Nothing but the lines holding the string "plus" should appear in the answer. Copy them from the entries.

Data for analysis: Begin

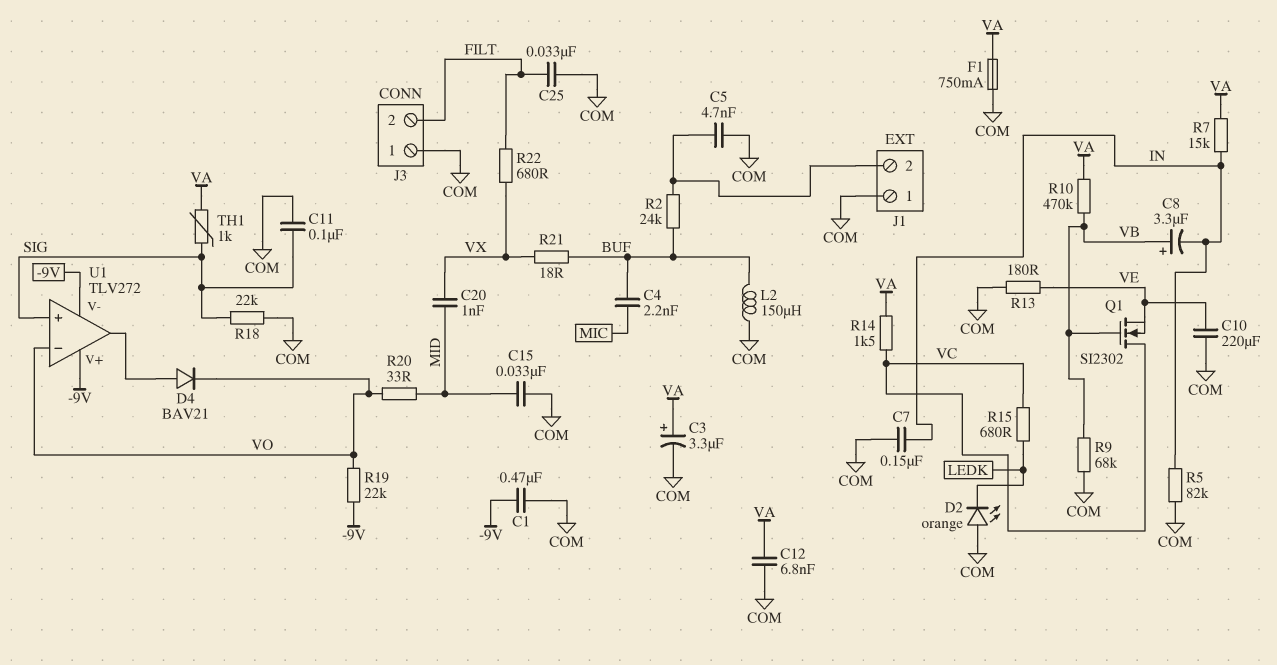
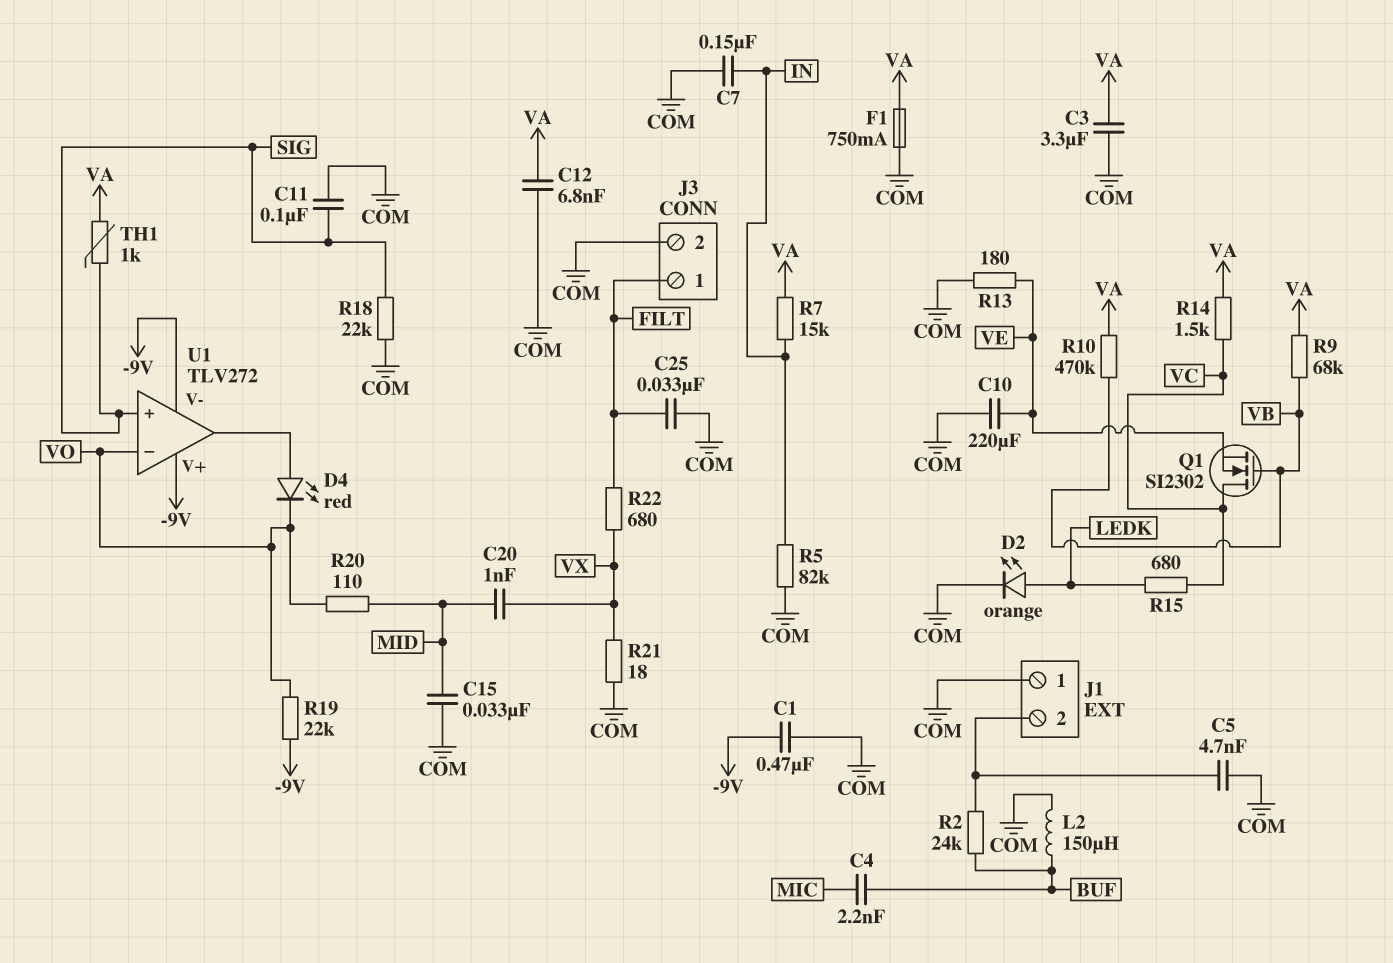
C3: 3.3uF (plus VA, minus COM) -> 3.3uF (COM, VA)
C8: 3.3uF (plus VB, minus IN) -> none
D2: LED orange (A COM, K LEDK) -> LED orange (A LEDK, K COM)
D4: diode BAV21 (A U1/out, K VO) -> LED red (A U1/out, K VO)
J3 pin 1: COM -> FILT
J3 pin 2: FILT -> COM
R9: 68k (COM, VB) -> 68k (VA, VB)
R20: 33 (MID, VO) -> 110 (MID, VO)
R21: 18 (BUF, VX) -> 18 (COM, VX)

Data for analysis: End
Data for analysis: Begin

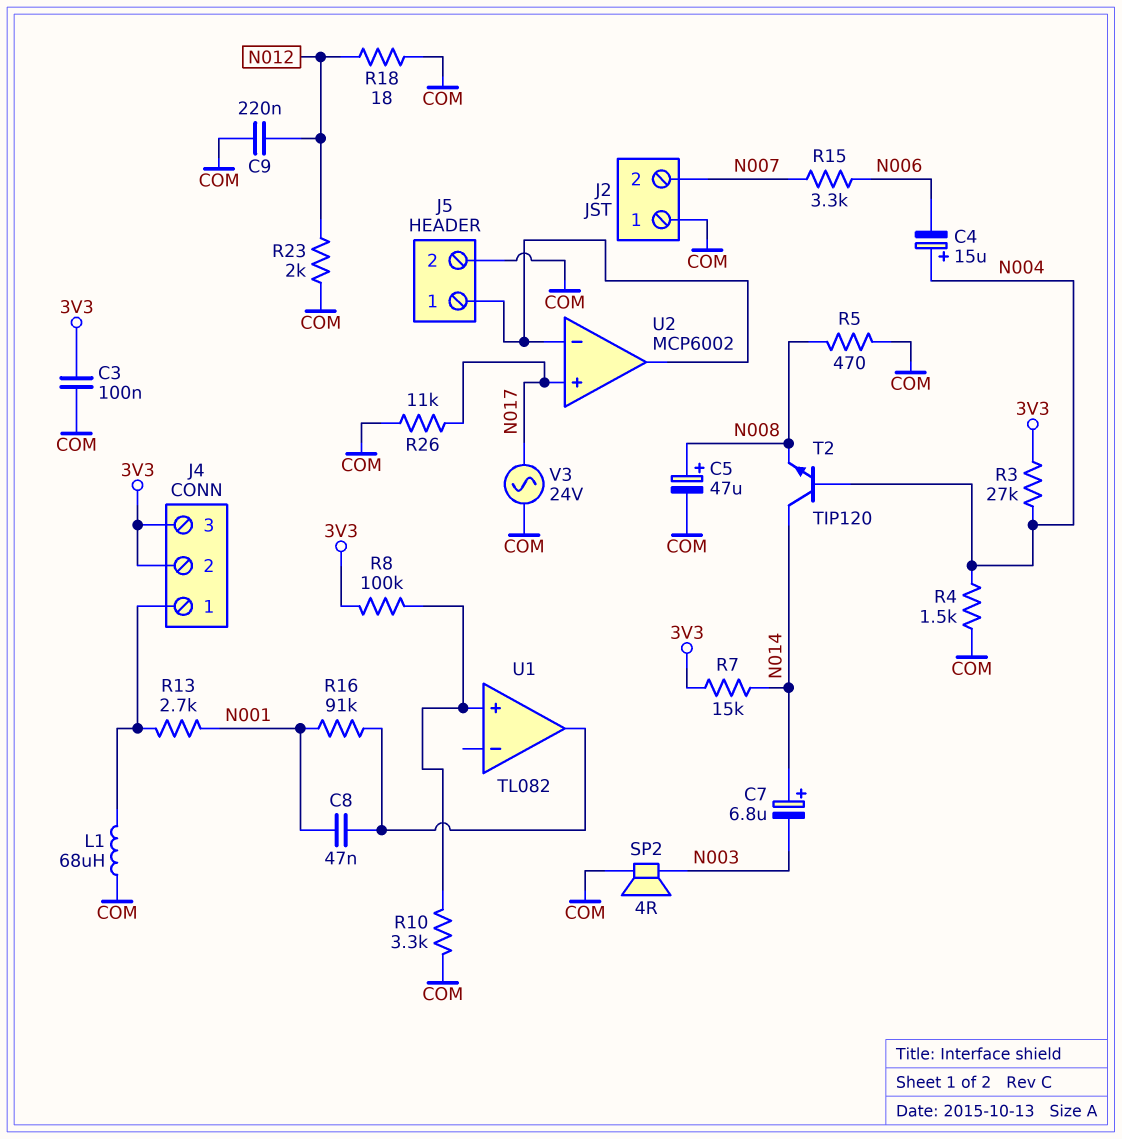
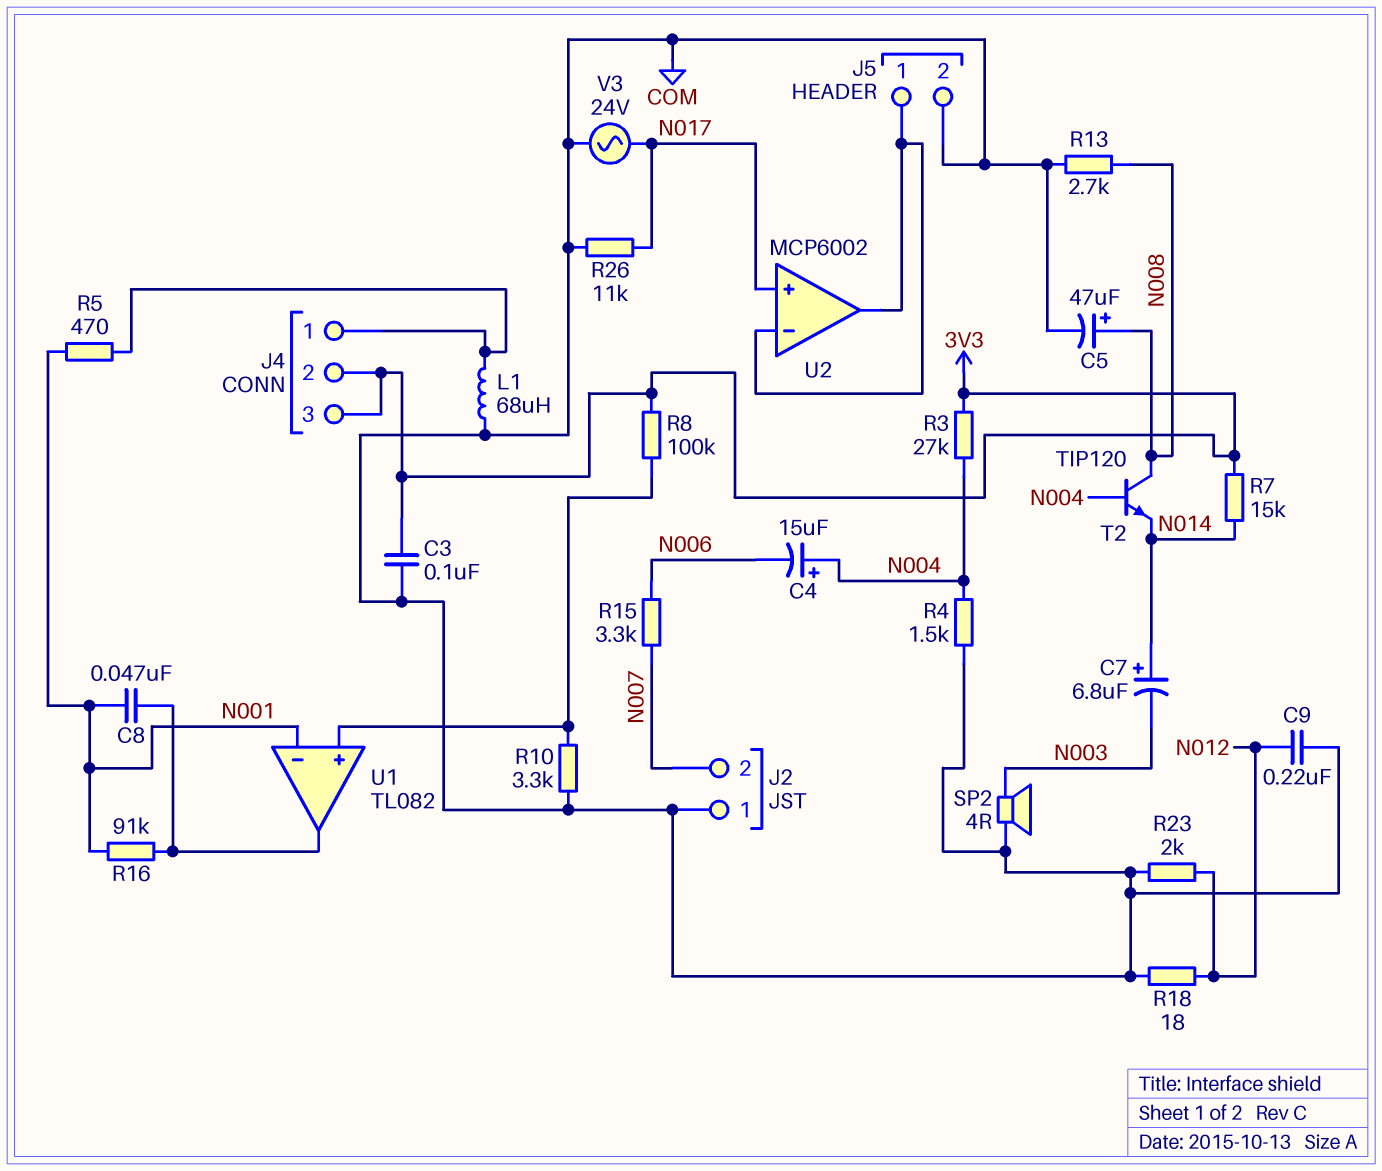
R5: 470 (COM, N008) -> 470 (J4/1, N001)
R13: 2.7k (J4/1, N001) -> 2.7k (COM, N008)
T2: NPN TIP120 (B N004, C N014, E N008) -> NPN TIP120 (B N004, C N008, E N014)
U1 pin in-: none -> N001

Data for analysis: End

_Output of the task_.
C3: 3.3uF (plus VA, minus COM) -> 3.3uF (COM, VA)
C8: 3.3uF (plus VB, minus IN) -> none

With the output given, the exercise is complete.